- _Exercise description_: Print out every line of the material exactly. Include no pictures.

- _Dataset extract_:

BEGIN

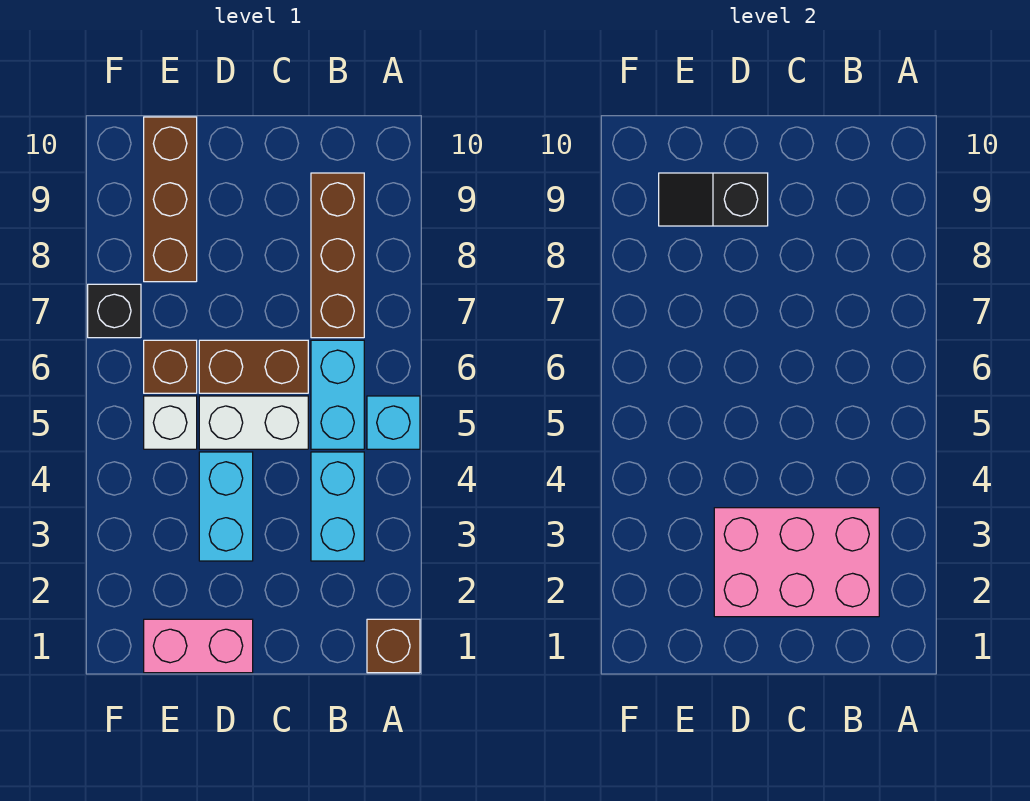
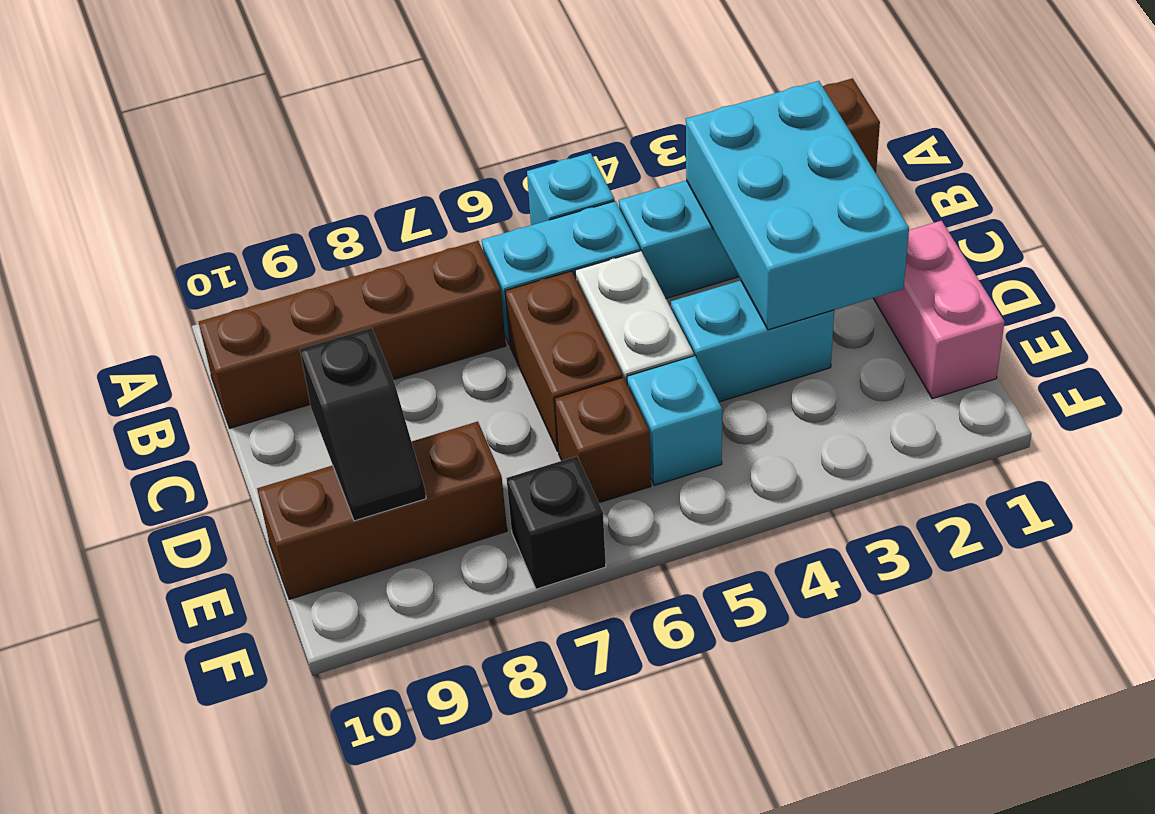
pink brick B2:D3 level 2 -> cyan brick B2:D3 level 2
brown brick B7:B9 level 1 -> brown brick B7:B10 level 1
white brick E5 level 1 -> cyan brick E5 level 1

END

- _Exercise answer_:
pink brick B2:D3 level 2 -> cyan brick B2:D3 level 2
brown brick B7:B9 level 1 -> brown brick B7:B10 level 1
white brick E5 level 1 -> cyan brick E5 level 1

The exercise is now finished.